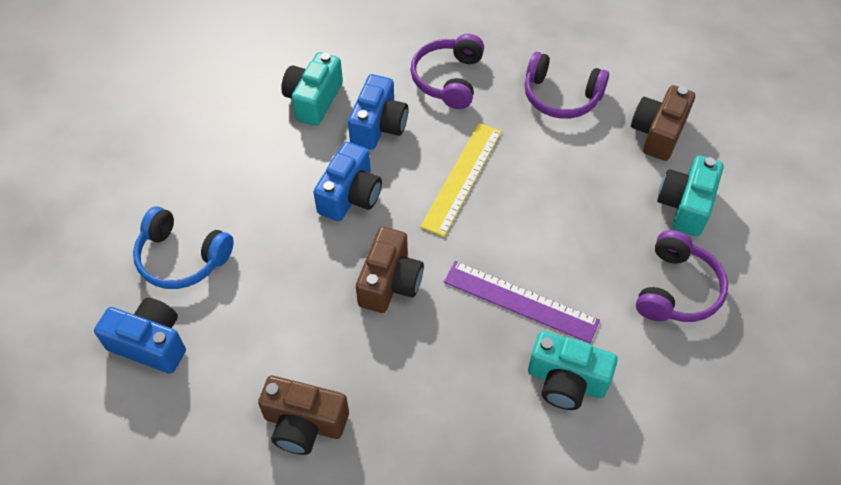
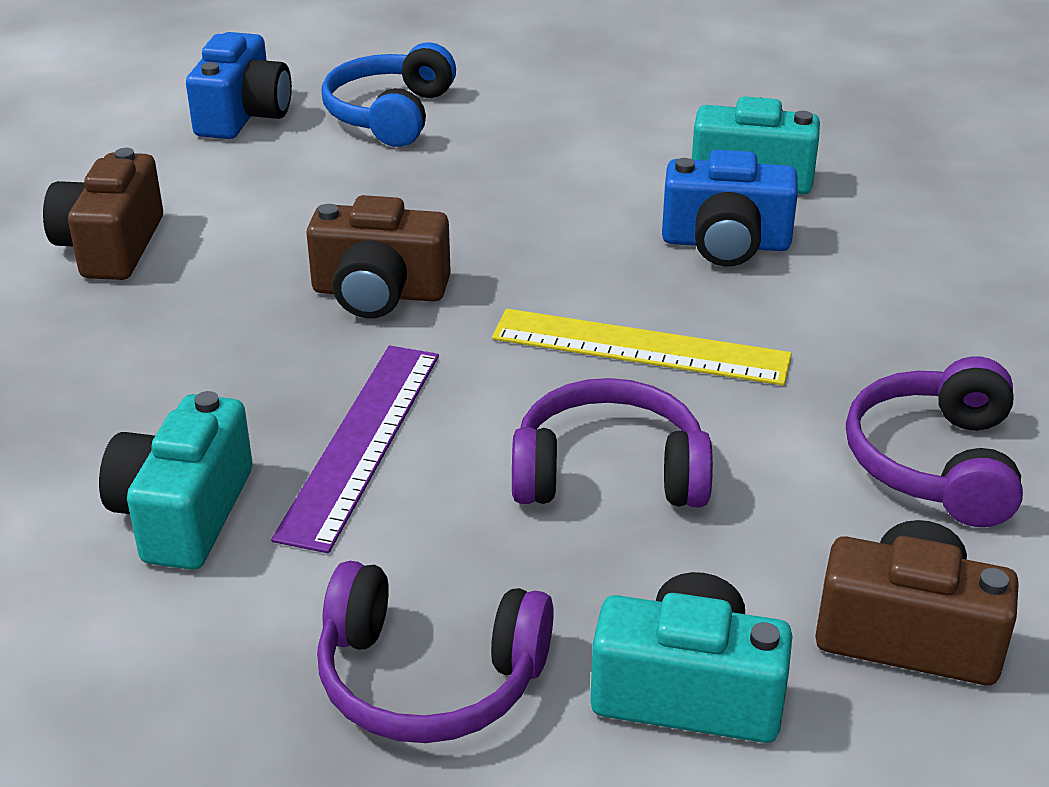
camera: 80 degrees right, 20 degrees down
(350, 195) = (553, 234): blue camera -> none
(448, 79) = (891, 307): purple headphones -> purple headphones (609, 472)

:: AIM OF THE TASK ::
Go over the data above and copy every line that has the word "camera" in it.

:: RESPONSE TO THIS EXERCISE ::
camera: 80 degrees right, 20 degrees down
(350, 195) = (553, 234): blue camera -> none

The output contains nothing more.